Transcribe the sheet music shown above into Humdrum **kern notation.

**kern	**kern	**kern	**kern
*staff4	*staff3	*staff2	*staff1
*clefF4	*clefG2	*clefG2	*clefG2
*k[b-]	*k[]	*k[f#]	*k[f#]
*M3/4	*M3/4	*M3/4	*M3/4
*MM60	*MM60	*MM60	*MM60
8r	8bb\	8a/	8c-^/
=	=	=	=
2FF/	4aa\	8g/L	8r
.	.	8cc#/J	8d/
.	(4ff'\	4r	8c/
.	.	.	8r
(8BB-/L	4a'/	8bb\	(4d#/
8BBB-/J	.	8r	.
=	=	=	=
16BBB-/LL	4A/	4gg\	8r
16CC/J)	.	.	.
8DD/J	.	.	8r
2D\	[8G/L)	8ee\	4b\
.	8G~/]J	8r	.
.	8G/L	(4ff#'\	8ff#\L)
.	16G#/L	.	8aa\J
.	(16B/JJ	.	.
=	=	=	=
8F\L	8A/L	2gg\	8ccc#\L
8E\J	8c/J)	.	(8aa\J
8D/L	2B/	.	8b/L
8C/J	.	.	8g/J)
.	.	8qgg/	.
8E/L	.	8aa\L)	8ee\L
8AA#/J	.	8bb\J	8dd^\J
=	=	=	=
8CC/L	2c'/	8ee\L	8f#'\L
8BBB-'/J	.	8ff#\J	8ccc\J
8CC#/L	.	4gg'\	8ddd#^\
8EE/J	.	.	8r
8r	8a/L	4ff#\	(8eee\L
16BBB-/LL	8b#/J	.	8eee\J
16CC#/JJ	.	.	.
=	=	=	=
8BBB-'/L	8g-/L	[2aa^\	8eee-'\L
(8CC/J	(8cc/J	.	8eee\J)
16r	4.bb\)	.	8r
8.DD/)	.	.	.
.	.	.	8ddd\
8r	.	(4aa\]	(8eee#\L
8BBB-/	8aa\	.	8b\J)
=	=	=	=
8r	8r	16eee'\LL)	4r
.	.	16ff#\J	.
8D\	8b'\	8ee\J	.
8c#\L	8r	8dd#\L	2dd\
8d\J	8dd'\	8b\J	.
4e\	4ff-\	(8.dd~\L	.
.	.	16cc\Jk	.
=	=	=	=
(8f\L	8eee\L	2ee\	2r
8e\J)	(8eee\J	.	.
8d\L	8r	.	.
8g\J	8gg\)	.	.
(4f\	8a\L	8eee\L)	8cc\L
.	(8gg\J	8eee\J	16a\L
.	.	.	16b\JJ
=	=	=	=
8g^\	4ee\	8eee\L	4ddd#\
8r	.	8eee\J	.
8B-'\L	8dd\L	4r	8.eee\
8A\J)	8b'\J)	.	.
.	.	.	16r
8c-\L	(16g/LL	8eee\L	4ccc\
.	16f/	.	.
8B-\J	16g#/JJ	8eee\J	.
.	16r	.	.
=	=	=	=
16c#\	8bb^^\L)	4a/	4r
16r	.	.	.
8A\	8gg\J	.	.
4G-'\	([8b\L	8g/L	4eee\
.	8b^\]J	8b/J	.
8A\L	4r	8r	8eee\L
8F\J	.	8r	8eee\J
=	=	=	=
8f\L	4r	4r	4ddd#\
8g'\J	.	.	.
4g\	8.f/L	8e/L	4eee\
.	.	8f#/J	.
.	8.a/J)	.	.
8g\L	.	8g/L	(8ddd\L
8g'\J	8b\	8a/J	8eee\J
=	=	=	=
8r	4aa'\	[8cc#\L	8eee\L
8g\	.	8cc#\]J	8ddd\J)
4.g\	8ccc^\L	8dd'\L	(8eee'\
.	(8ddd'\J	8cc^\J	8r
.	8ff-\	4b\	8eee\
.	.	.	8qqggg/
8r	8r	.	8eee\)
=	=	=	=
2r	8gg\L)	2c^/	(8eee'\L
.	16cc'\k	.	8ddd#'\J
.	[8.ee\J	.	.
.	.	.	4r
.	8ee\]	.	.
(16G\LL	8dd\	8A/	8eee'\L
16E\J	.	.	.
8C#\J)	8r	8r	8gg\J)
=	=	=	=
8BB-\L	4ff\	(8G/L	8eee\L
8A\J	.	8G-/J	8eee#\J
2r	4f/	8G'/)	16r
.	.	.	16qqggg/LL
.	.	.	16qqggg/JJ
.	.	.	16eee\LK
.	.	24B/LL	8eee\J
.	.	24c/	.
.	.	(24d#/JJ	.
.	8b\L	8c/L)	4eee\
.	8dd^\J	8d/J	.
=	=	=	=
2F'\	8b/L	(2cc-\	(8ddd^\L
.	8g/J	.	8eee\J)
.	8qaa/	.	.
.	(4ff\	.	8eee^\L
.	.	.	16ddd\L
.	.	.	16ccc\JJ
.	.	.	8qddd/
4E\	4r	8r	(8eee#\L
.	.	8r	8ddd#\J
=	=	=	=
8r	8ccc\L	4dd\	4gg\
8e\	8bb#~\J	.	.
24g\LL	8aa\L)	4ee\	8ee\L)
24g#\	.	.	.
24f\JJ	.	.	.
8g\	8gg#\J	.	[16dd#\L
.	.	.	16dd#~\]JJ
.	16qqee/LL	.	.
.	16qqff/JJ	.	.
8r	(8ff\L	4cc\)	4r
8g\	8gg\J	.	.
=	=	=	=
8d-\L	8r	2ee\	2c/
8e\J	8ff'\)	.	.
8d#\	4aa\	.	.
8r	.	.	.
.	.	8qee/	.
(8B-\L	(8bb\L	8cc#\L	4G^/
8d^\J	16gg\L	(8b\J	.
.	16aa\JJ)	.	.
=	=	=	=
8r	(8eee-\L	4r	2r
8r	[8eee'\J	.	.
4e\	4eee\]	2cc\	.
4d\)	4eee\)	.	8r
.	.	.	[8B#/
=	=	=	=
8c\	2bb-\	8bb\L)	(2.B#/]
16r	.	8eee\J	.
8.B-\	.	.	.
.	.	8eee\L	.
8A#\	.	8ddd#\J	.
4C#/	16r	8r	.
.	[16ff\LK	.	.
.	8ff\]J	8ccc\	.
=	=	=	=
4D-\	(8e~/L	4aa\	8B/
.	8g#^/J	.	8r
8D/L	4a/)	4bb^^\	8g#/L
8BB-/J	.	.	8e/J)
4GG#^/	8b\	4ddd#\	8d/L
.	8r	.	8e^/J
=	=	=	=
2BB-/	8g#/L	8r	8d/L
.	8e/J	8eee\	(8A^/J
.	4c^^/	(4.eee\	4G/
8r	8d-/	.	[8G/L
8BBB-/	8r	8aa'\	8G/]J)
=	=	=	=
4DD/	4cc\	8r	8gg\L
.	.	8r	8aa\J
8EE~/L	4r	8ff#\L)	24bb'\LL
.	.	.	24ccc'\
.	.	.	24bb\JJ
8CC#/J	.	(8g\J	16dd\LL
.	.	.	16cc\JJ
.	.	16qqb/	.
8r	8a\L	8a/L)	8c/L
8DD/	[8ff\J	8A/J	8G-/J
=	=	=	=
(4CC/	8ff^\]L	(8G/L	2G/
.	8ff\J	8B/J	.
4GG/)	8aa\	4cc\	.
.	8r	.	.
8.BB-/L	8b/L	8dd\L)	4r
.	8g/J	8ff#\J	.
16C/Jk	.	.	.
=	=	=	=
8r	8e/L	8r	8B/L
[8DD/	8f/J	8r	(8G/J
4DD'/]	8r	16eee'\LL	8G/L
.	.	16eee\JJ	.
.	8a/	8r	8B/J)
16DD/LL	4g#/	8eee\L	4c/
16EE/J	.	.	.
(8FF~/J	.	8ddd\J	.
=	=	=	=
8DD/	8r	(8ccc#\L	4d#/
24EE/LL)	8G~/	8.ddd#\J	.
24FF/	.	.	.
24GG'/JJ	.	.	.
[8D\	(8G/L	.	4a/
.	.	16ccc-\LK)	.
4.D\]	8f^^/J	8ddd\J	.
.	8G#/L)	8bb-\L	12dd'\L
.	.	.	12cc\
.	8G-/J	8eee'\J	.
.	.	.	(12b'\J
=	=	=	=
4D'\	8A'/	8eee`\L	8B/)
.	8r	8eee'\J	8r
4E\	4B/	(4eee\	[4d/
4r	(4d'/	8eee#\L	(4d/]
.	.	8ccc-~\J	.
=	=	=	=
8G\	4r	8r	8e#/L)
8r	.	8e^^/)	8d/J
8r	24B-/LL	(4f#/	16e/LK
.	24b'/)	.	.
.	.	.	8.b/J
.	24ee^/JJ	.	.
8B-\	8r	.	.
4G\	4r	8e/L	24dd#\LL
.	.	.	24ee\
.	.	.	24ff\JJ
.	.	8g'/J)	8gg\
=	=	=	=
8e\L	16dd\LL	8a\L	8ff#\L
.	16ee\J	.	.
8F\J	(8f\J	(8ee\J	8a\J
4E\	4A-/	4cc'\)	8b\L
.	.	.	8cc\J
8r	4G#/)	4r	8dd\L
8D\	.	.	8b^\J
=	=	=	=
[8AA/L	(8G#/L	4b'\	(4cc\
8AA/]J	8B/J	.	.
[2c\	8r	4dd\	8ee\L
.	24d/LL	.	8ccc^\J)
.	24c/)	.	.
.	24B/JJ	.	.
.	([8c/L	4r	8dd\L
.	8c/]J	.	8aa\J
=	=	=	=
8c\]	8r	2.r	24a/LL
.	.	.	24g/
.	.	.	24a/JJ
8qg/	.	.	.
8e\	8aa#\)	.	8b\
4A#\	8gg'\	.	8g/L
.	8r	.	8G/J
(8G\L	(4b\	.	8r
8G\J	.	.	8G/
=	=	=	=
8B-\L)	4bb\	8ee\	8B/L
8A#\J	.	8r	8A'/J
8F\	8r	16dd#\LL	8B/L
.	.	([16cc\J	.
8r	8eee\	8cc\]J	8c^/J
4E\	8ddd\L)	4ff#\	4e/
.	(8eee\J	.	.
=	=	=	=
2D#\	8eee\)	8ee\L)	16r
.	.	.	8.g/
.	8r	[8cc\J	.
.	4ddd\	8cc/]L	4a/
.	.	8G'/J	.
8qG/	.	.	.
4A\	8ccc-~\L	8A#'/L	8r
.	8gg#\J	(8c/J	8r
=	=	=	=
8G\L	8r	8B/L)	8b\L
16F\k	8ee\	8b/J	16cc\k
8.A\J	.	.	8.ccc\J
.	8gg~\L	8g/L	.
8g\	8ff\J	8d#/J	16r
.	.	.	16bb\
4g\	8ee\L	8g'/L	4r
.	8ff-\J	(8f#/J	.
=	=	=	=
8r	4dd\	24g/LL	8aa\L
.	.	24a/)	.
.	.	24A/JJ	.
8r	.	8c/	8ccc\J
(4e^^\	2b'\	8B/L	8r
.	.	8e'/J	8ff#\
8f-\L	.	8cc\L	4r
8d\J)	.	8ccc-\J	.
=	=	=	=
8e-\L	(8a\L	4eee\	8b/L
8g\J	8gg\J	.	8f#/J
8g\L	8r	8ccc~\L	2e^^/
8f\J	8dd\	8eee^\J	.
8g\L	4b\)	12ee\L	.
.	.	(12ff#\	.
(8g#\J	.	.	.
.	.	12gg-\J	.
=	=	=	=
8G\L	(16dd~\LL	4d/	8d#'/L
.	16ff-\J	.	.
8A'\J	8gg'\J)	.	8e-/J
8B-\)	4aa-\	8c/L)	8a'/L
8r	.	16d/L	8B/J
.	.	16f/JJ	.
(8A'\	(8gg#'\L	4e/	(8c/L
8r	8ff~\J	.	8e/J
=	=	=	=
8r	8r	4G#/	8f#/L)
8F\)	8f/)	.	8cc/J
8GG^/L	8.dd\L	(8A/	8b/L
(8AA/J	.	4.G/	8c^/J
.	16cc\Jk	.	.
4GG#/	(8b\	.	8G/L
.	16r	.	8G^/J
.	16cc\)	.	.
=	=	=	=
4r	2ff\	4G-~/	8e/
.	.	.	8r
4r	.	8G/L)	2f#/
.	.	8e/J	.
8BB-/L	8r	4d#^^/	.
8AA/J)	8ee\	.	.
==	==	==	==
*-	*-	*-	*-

Do this:
Gather every line of the listing above that contains the string "kern" and copy each one in full.

Solution:
Transcribe the sheet music shown above into Humdrum **kern notation.
**kern	**kern	**kern	**kern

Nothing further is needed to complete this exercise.